## Material to process

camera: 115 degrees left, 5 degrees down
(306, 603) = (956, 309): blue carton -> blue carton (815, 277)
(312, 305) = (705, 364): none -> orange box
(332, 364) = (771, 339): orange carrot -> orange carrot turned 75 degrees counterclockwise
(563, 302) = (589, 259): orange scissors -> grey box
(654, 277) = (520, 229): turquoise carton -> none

...

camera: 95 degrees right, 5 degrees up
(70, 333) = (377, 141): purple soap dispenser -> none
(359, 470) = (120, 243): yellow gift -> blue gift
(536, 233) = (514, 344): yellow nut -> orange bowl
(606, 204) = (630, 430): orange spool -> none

## Task instructions
If a line in the records above has the word "degrees", copy it.

## Answer to this task
camera: 115 degrees left, 5 degrees down
(332, 364) = (771, 339): orange carrot -> orange carrot turned 75 degrees counterclockwise
camera: 95 degrees right, 5 degrees up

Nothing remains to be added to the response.